EXERCISE INPUTS>
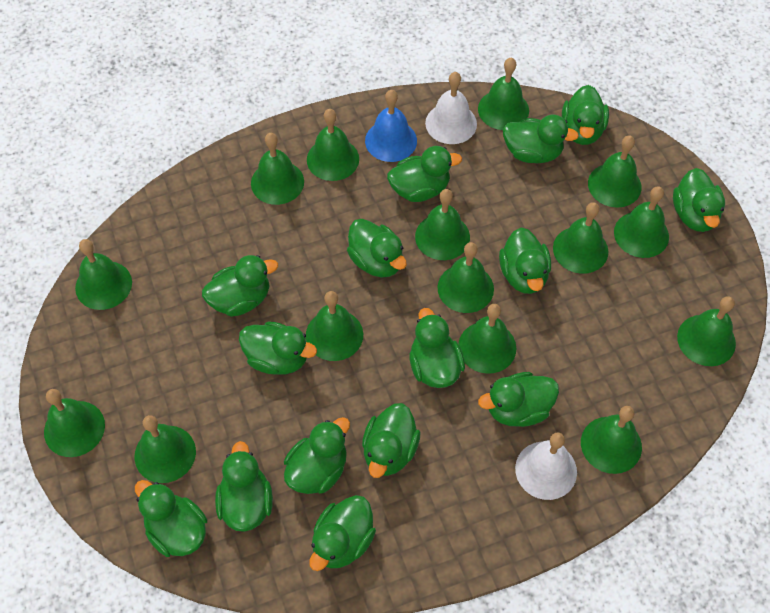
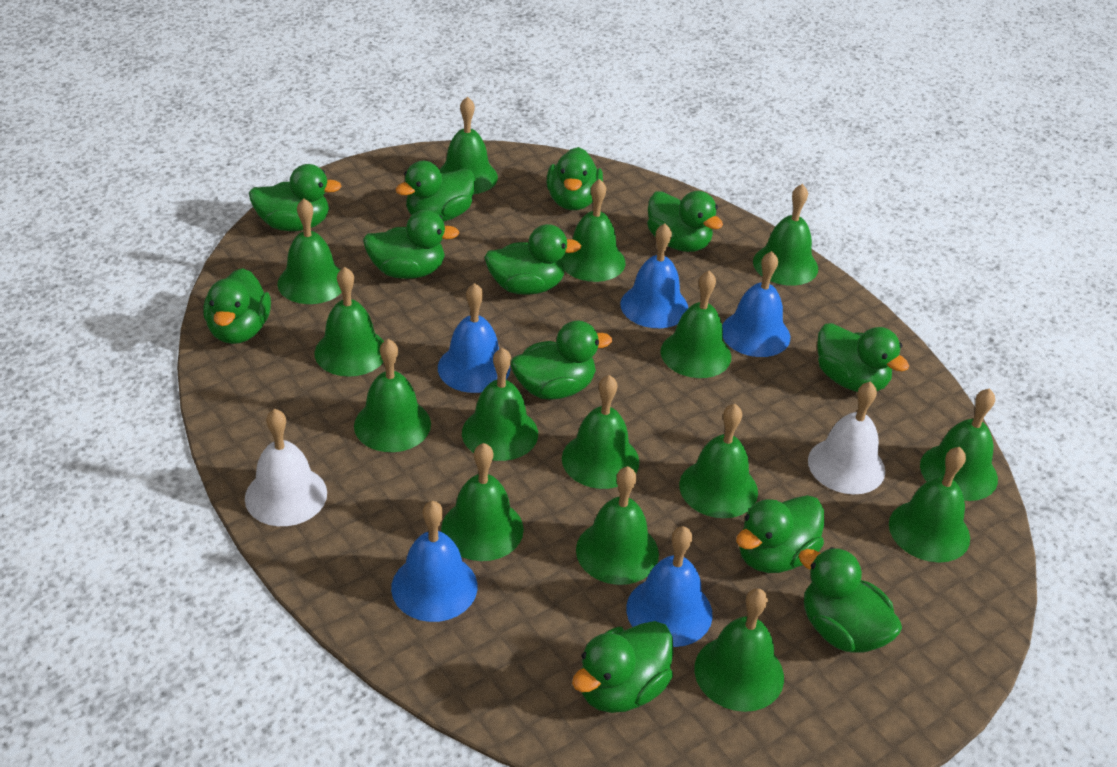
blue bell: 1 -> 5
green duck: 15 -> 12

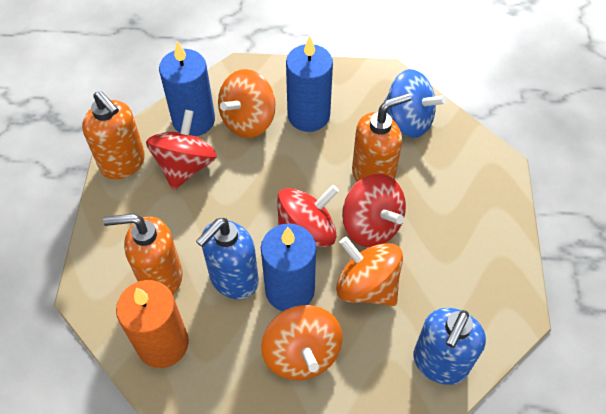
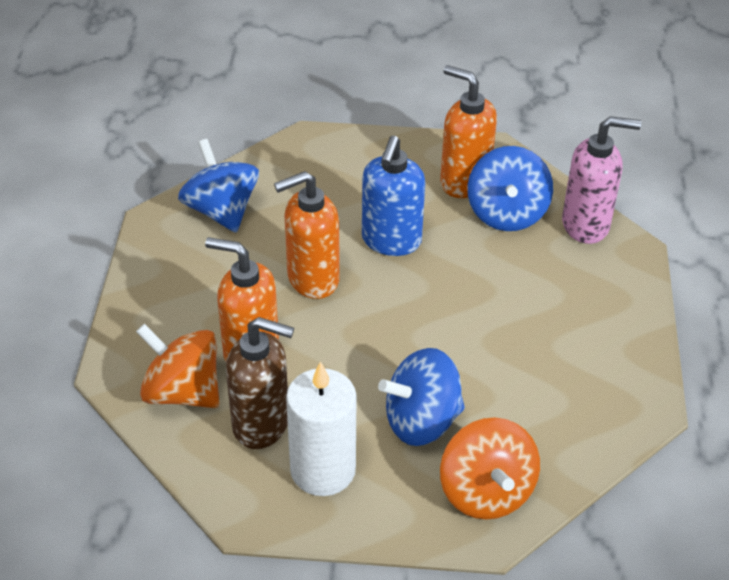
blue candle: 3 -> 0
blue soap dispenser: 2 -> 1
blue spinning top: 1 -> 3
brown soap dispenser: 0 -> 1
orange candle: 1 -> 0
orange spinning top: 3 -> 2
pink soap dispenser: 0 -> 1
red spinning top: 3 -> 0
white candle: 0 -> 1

* * *

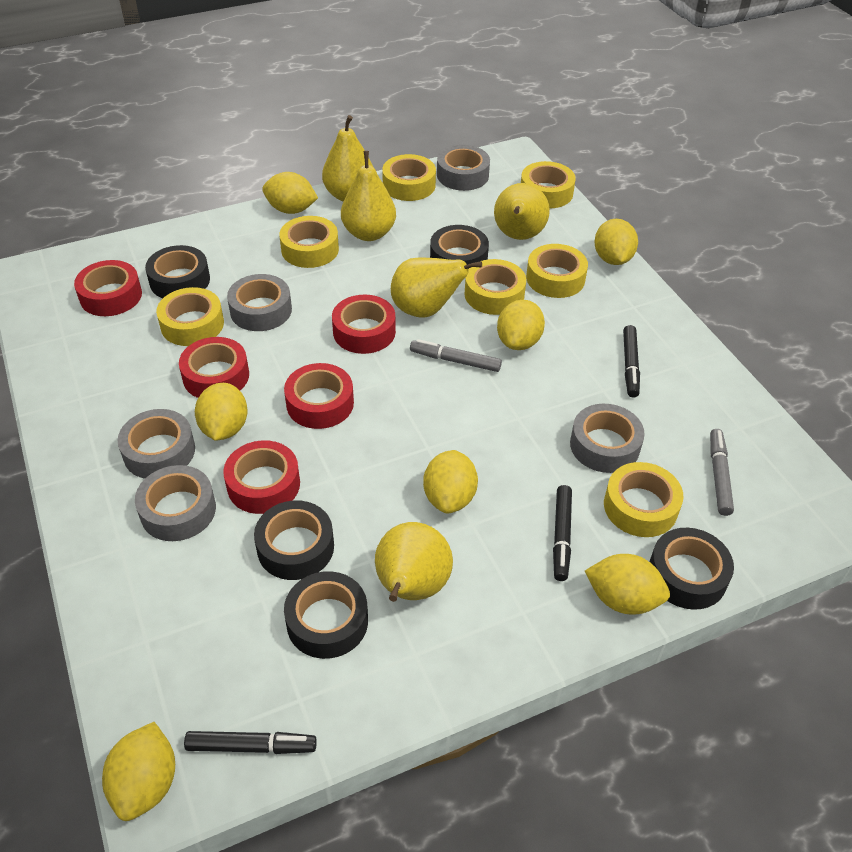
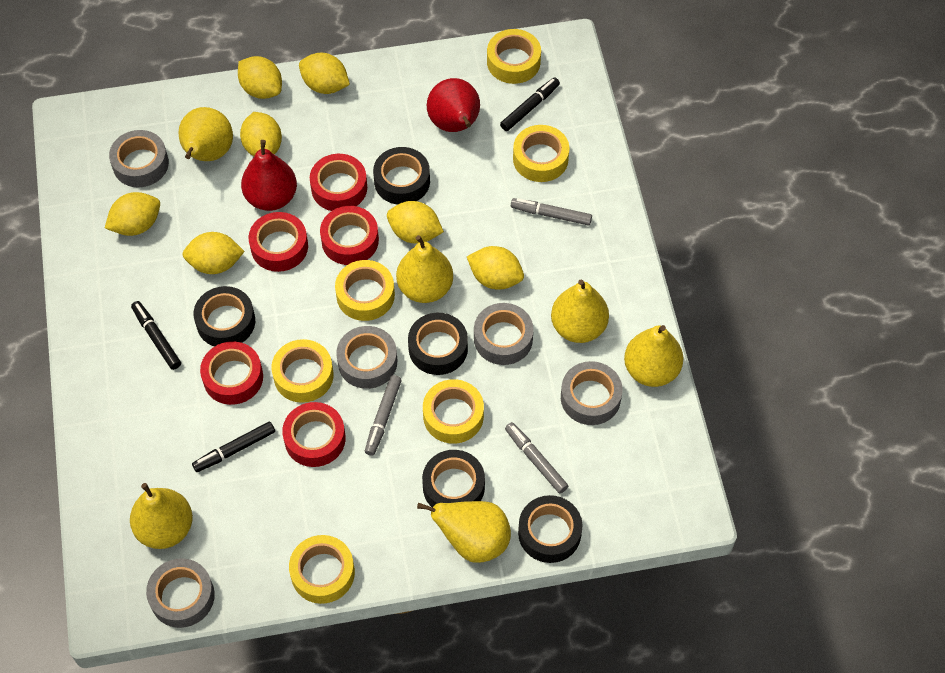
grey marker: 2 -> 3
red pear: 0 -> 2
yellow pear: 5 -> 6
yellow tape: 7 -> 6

PROBLEM TO SOLVE> Exact copy, no pictures. Write out the lines in the entries above, starting with the line with "blue bell: 1 -> 5" and going on through the line with "white candle: 0 -> 1", keeping both.

ANSWER SPACE>
blue bell: 1 -> 5
green duck: 15 -> 12

blue candle: 3 -> 0
blue soap dispenser: 2 -> 1
blue spinning top: 1 -> 3
brown soap dispenser: 0 -> 1
orange candle: 1 -> 0
orange spinning top: 3 -> 2
pink soap dispenser: 0 -> 1
red spinning top: 3 -> 0
white candle: 0 -> 1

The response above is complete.